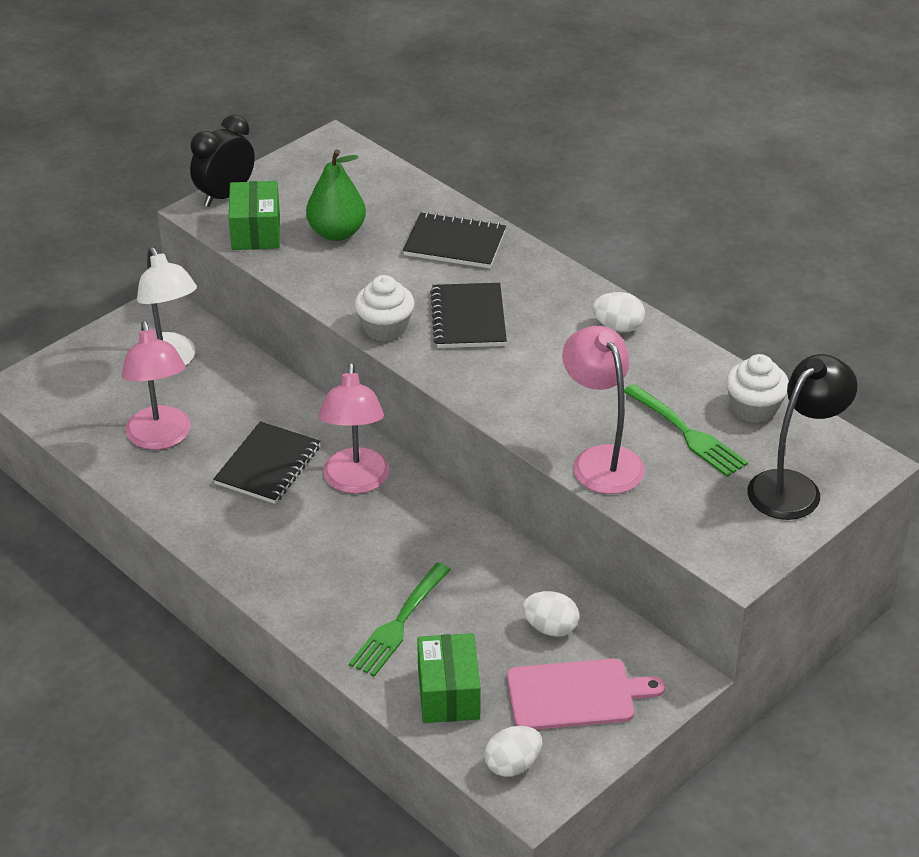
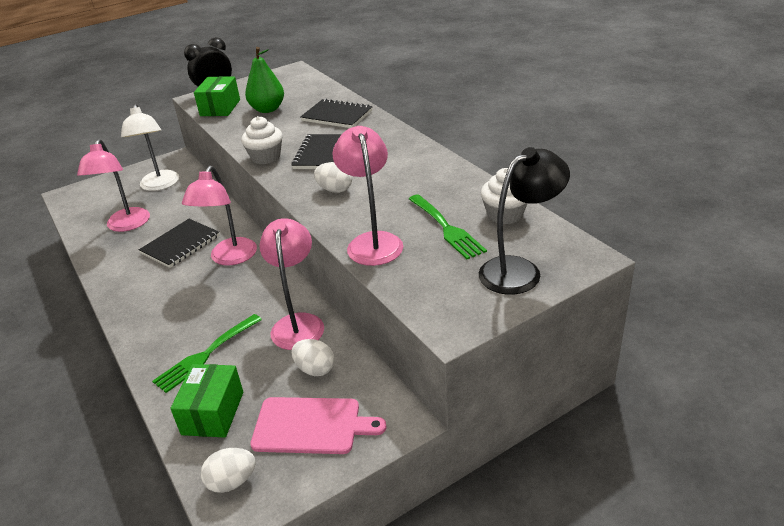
camera: 15 degrees right, 5 degrees down
(501, 570) = (298, 323): none -> pink lamp
(618, 327) = (423, 162): white egg -> white egg (335, 190)

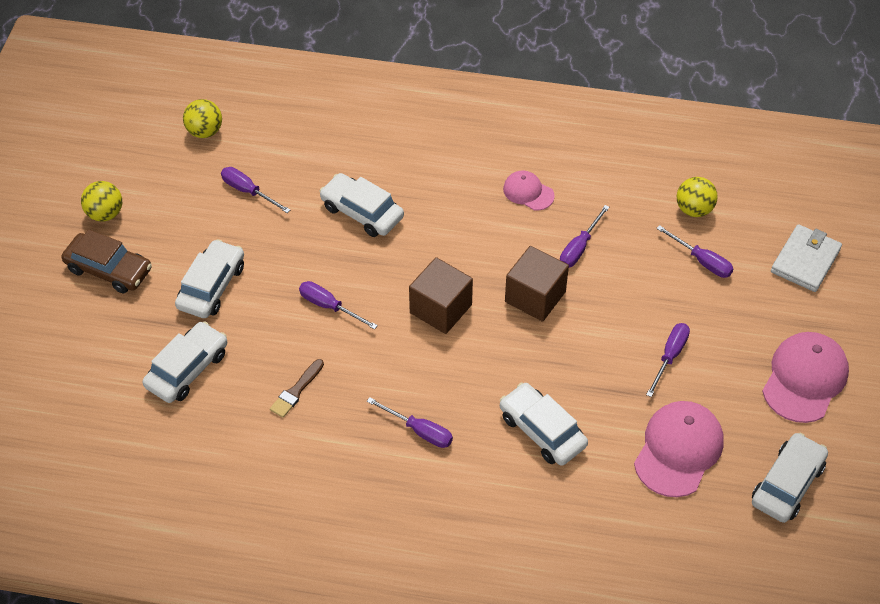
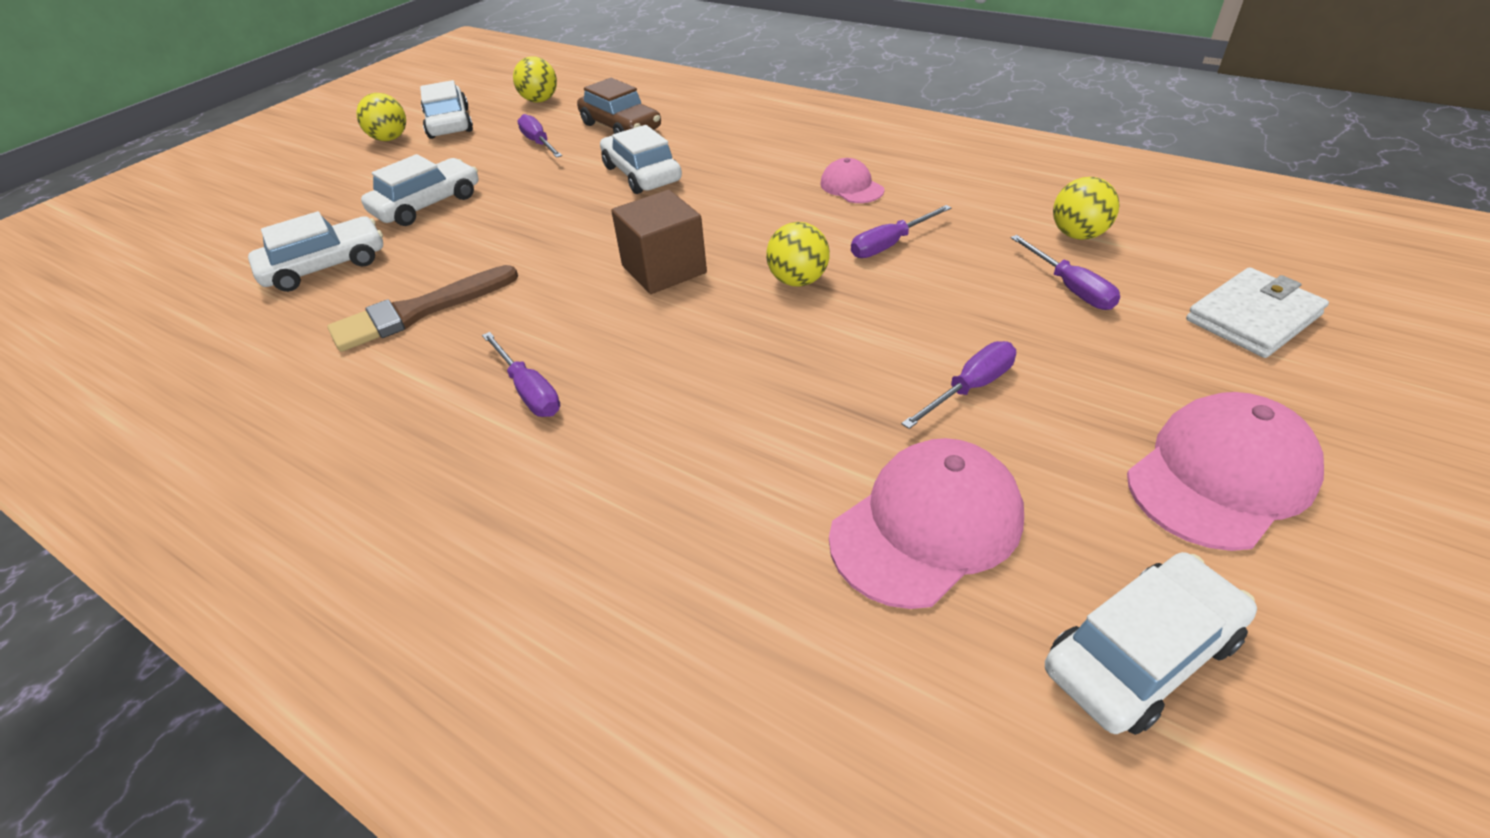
camera: 25 degrees right, 10 degrees down
(109, 269) = (346, 176): brown car -> brown car (621, 127)
(296, 391) = (418, 312): brown brush -> brown brush, size x1.74
(329, 306) = (533, 243): purple screwdriver -> none
(535, 297) = (798, 281): brown cube -> yellow ball
(542, 431) = (706, 435): white car -> white car (449, 123)

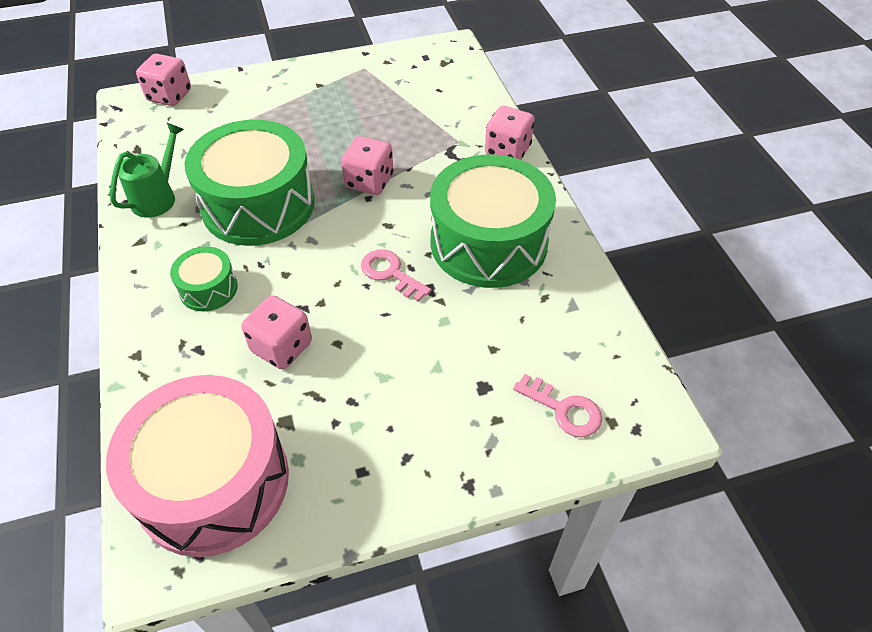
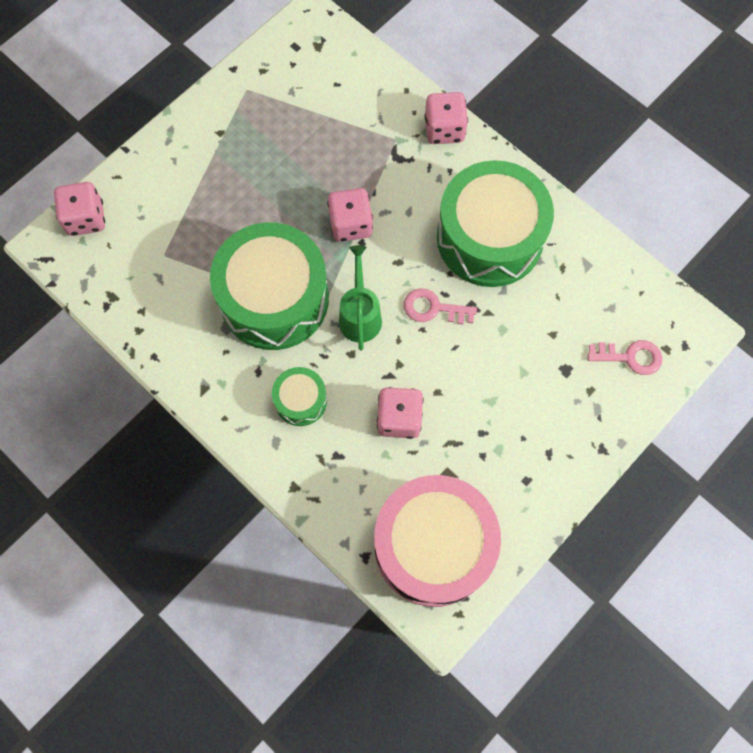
camera: 30 degrees left, 20 degrees up
(158, 197) = (179, 336): green watering can -> green watering can (360, 314)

ABOUT THIS EXERCISE: Where the line holding "camera: 25 degrees right, 10 degrees down" appears, start copying, and continue exactly through the last line of the listing, both ends included, skipping the pictures.

SOLUTION FOR THIS PROBLEM:
camera: 25 degrees right, 10 degrees down
(109, 269) = (346, 176): brown car -> brown car (621, 127)
(296, 391) = (418, 312): brown brush -> brown brush, size x1.74
(329, 306) = (533, 243): purple screwdriver -> none
(535, 297) = (798, 281): brown cube -> yellow ball
(542, 431) = (706, 435): white car -> white car (449, 123)

camera: 30 degrees left, 20 degrees up
(158, 197) = (179, 336): green watering can -> green watering can (360, 314)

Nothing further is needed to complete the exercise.